Colored object listings
########################################

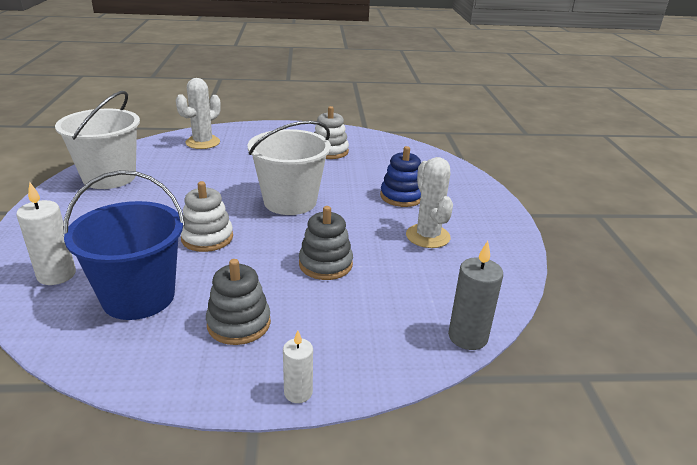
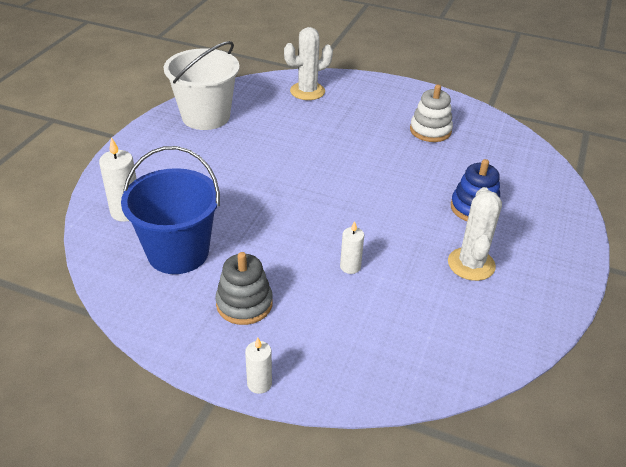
camera: 25 degrees right, 10 degrees up
white stacking toy [181,181,233,252] -> none
white bucket [247,121,331,215] -> none
grey stacking toy [299,206,353,280] -> white candle [340,221,364,274]
grey candle [448,241,503,350] -> none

########################################

= Exercise objective =
Find the word "white" in the data and show each line that holds it.

= Answer section =
white stacking toy [181,181,233,252] -> none
white bucket [247,121,331,215] -> none
grey stacking toy [299,206,353,280] -> white candle [340,221,364,274]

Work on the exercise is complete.